_TASK ITEM_
Skip all pictures. Write out the data below from its first line through the line that contains "pink 1x6 plate".

_RECORDS FOR THIS EXERCISE_
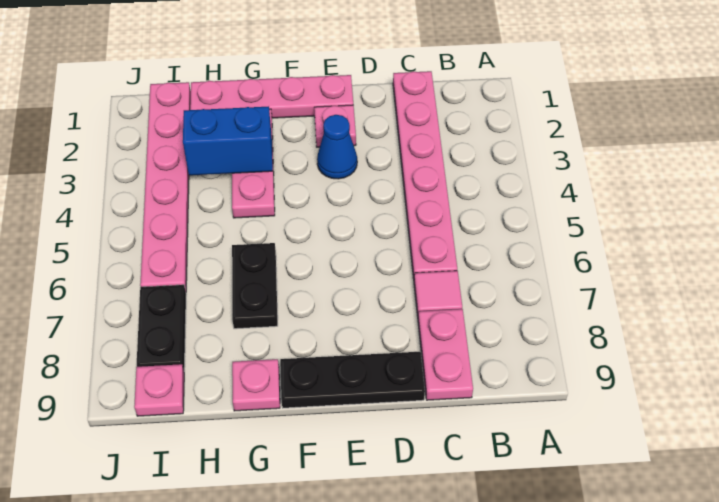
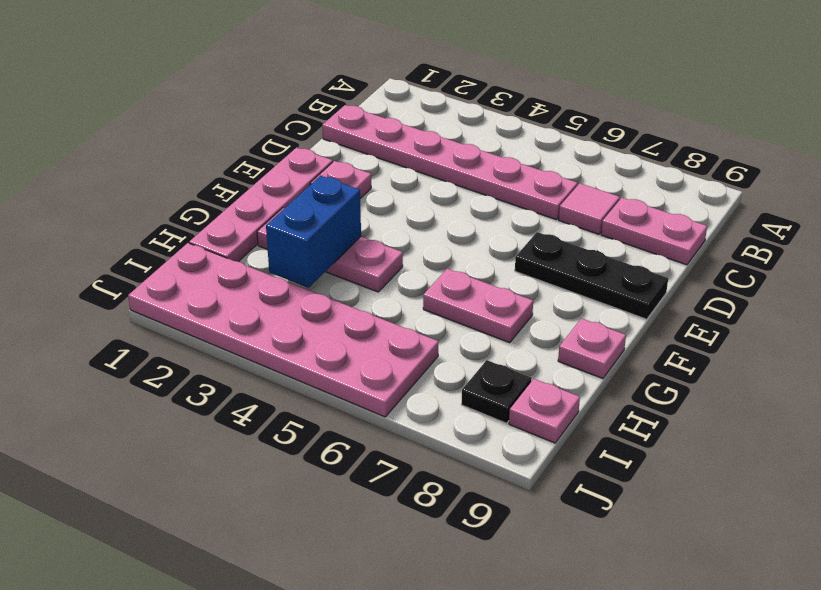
black 1x3 plate [280,352,425,408] -> black 1x3 plate turned to [515,232,668,319]
blue 1x1 cone [317,115,357,179] -> none
black 1x2 plate [232,243,278,329] -> pink 1x2 plate [423,269,533,343]
pink 1x6 plate [140,82,191,291] -> pink 2x6 plate [128,243,438,417]
black 1x2 plate [137,285,186,370] -> black 1x1 plate [461,360,532,423]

_EXERCISE SOLUTION_
black 1x3 plate [280,352,425,408] -> black 1x3 plate turned to [515,232,668,319]
blue 1x1 cone [317,115,357,179] -> none
black 1x2 plate [232,243,278,329] -> pink 1x2 plate [423,269,533,343]
pink 1x6 plate [140,82,191,291] -> pink 2x6 plate [128,243,438,417]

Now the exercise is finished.